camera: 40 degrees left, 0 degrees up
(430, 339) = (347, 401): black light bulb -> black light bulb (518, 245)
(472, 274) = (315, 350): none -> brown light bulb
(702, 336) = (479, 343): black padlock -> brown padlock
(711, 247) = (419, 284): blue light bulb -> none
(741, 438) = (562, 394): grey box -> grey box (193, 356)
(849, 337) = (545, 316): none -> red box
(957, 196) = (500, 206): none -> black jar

▶ **Activity**: In the material above, each line with the word "light" should be copied.

▶ **Response**:
(430, 339) = (347, 401): black light bulb -> black light bulb (518, 245)
(472, 274) = (315, 350): none -> brown light bulb
(711, 247) = (419, 284): blue light bulb -> none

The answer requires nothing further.